Retype exactly every line from the one that includes "brown square: (118, 124) -> (112, 127), moved" through the final line of the listing, both ends kept, and omit the pictures.

• _DATA PROVIDED_
____

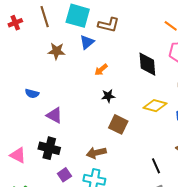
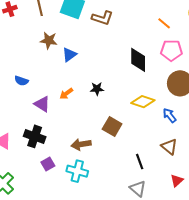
blue triangle: (87, 42) -> (69, 55), moved
orange arrow: (101, 70) -> (66, 94), moved
brown square: (118, 124) -> (112, 127), moved

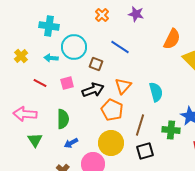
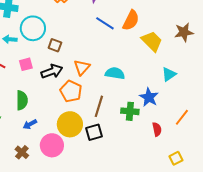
blue line: (120, 47) -> (105, 23), moved
cyan semicircle: (156, 92) -> (115, 73), turned -66
black square: (145, 151) -> (94, 132), moved

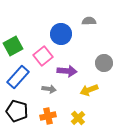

____

• _WRITTEN SOLUTION_
brown square: (118, 124) -> (112, 127), moved

blue line: (120, 47) -> (105, 23), moved
cyan semicircle: (156, 92) -> (115, 73), turned -66
black square: (145, 151) -> (94, 132), moved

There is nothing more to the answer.